-------- Task data

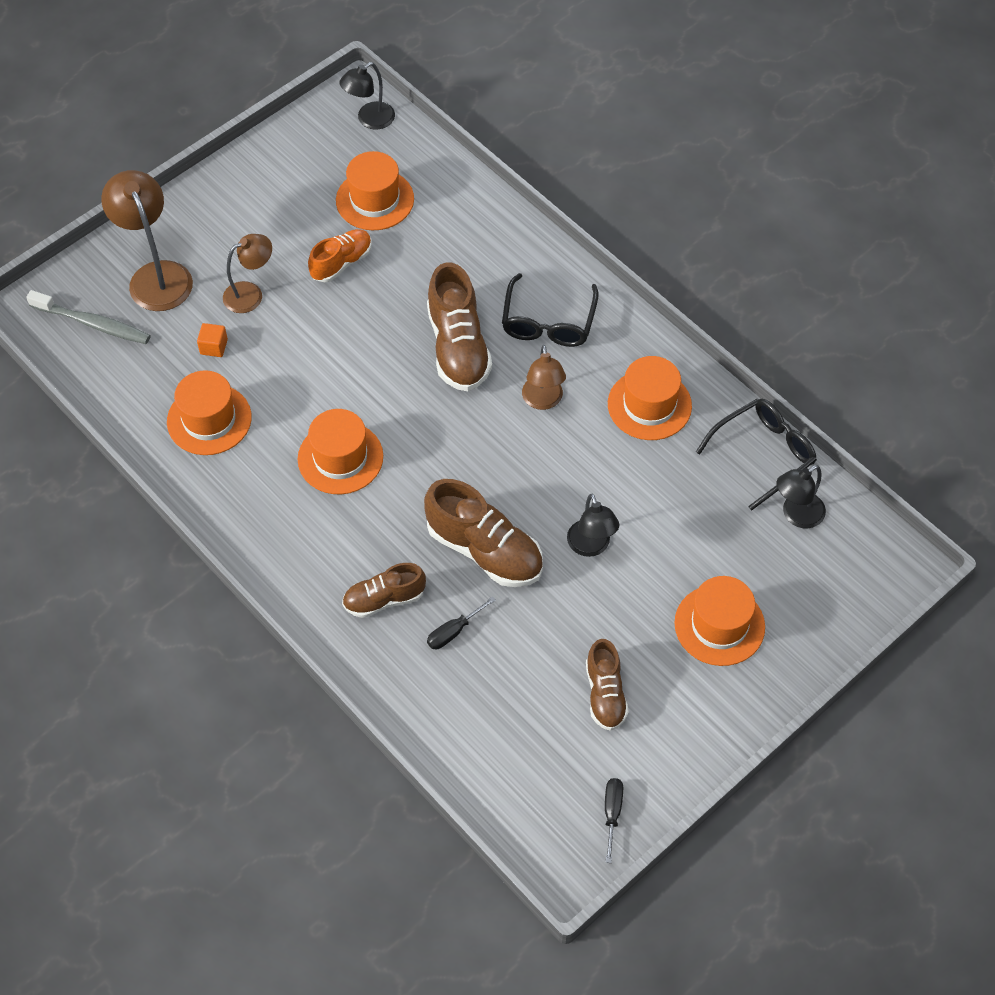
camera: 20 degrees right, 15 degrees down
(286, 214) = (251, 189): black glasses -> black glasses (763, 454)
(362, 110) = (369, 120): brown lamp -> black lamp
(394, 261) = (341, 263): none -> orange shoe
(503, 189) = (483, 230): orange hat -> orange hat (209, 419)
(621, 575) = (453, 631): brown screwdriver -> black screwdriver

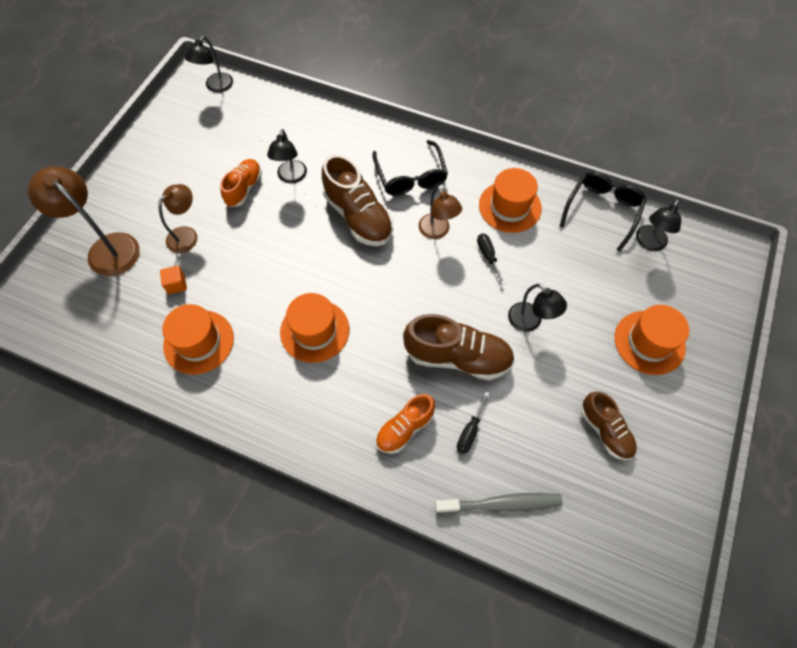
camera: 25 degrees left, 5 degrees up
(92, 323) = (70, 303): grey toothbrush -> grey toothbrush (500, 504)
(375, 200) = (246, 137): orange hat -> none
(384, 599) = (405, 428): brown shoe -> orange shoe
(403, 269) = (291, 177): none -> black lamp
(612, 813) = (667, 526): black screwdriver -> black screwdriver (488, 256)

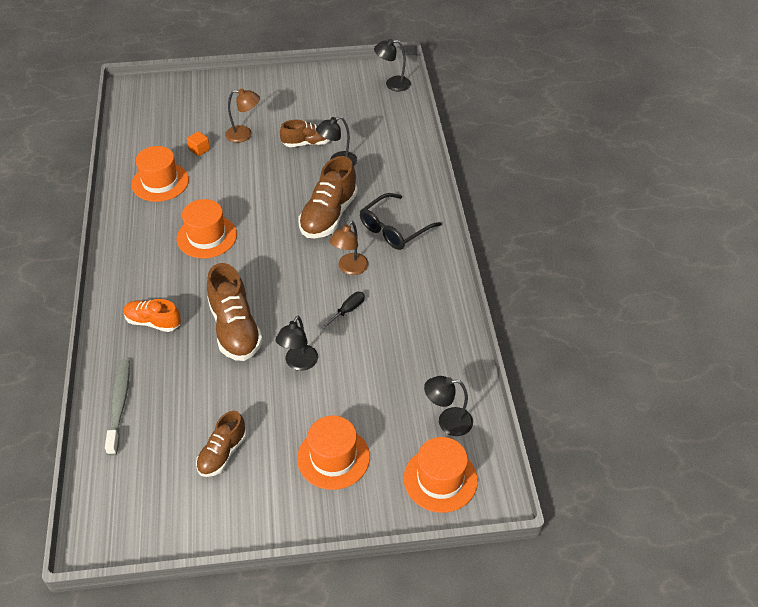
camera: 60 degrees right, 15 degrees down
(106, 248) = (206, 103): brown lamp -> none
(244, 188) = (307, 143): orange shoe -> brown shoe
(470, 431) = (172, 362): black screwdriver -> none
(500, 504) = (119, 405): grey toothbrush -> grey toothbrush turned 150 degrees counterclockwise
(510, 207) = (412, 305): orange hat -> orange hat (440, 479)
(602, 211) = (459, 373): black glasses -> none

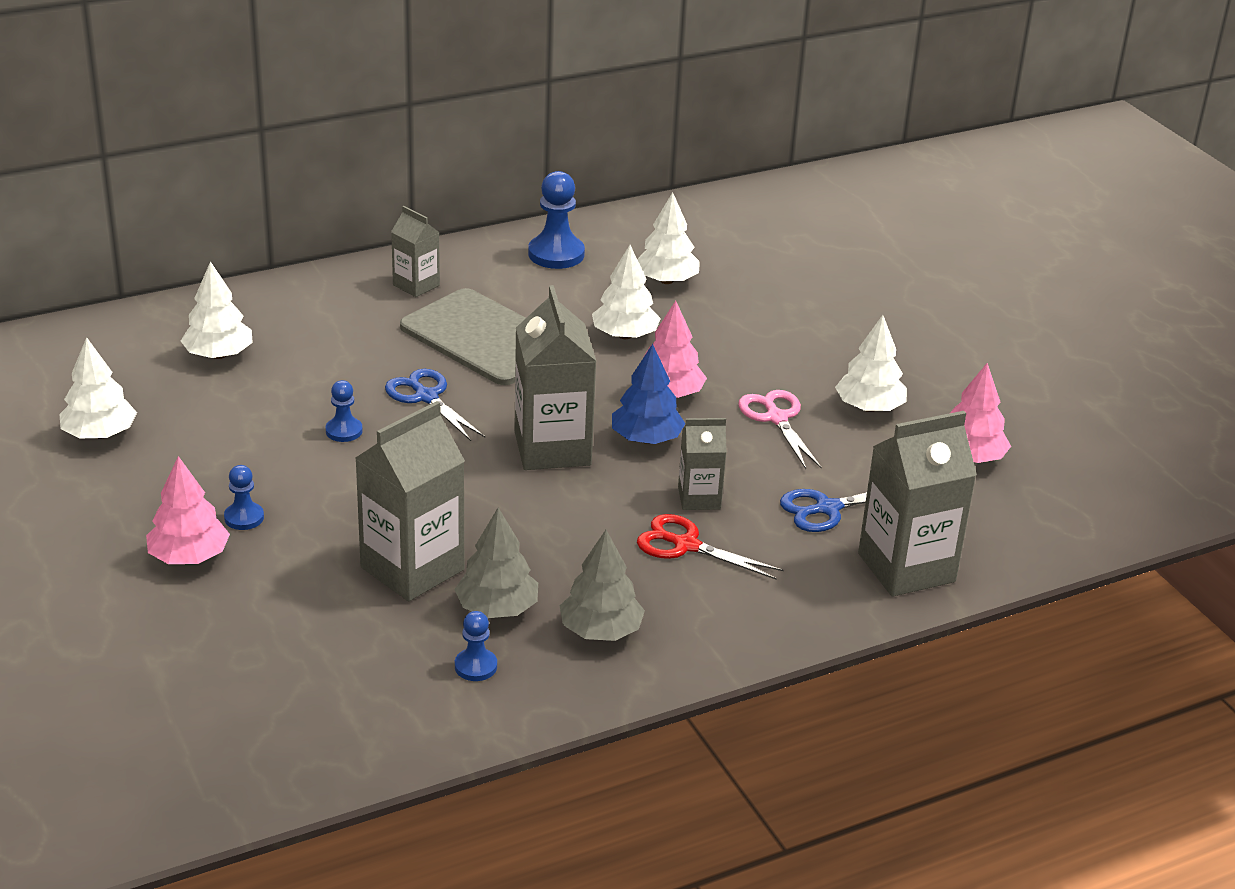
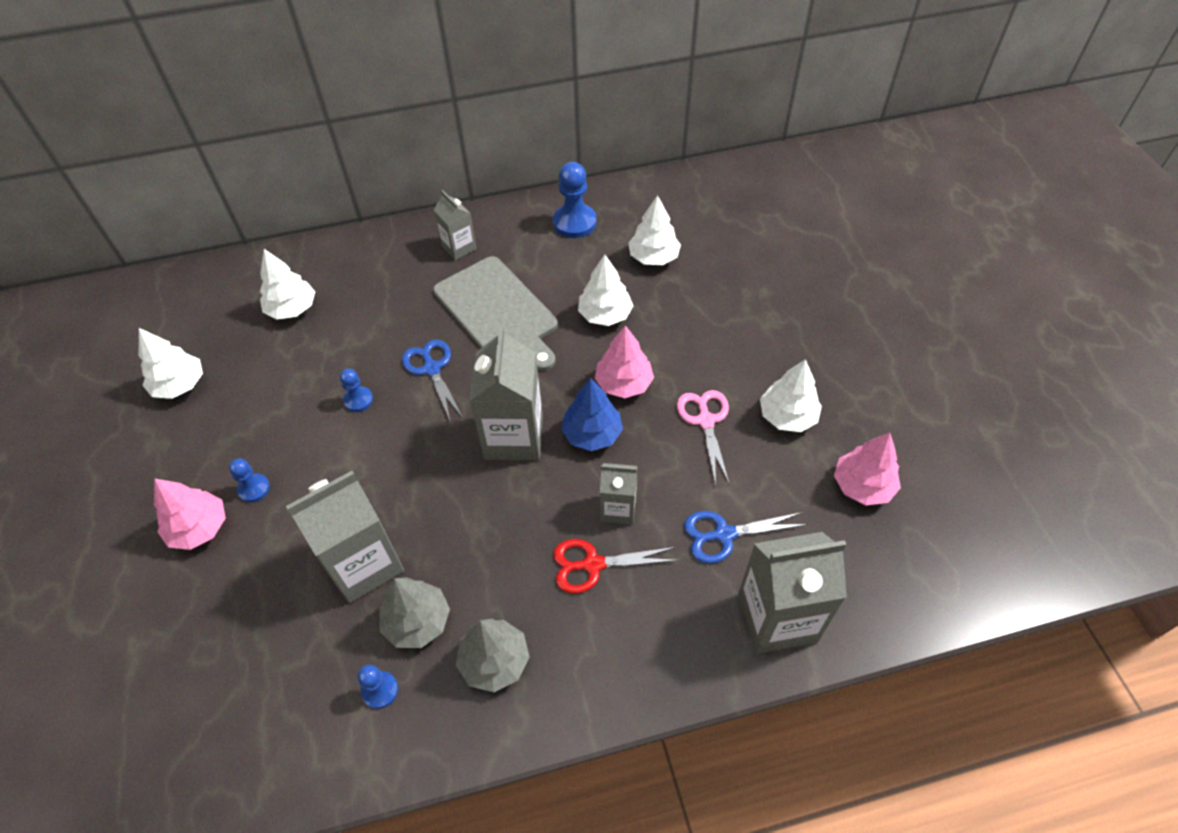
camera: 15 degrees right, 20 degrees up
(686, 545) = (593, 565): red scissors -> red scissors turned 45 degrees counterclockwise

----------------

### Your instructions
Your answer should be the lines from the first record down to the line containing "camera: 15 degrees right, 20 degrees up", restated exactly, with no pictures.

### Result of the task
camera: 20 degrees right, 15 degrees down
(286, 214) = (251, 189): black glasses -> black glasses (763, 454)
(362, 110) = (369, 120): brown lamp -> black lamp
(394, 261) = (341, 263): none -> orange shoe
(503, 189) = (483, 230): orange hat -> orange hat (209, 419)
(621, 575) = (453, 631): brown screwdriver -> black screwdriver

camera: 25 degrees left, 5 degrees up
(92, 323) = (70, 303): grey toothbrush -> grey toothbrush (500, 504)
(375, 200) = (246, 137): orange hat -> none
(384, 599) = (405, 428): brown shoe -> orange shoe
(403, 269) = (291, 177): none -> black lamp
(612, 813) = (667, 526): black screwdriver -> black screwdriver (488, 256)

camera: 60 degrees right, 15 degrees down
(106, 248) = (206, 103): brown lamp -> none
(244, 188) = (307, 143): orange shoe -> brown shoe
(470, 431) = (172, 362): black screwdriver -> none
(500, 504) = (119, 405): grey toothbrush -> grey toothbrush turned 150 degrees counterclockwise
(510, 207) = (412, 305): orange hat -> orange hat (440, 479)
(602, 211) = (459, 373): black glasses -> none

camera: 15 degrees right, 20 degrees up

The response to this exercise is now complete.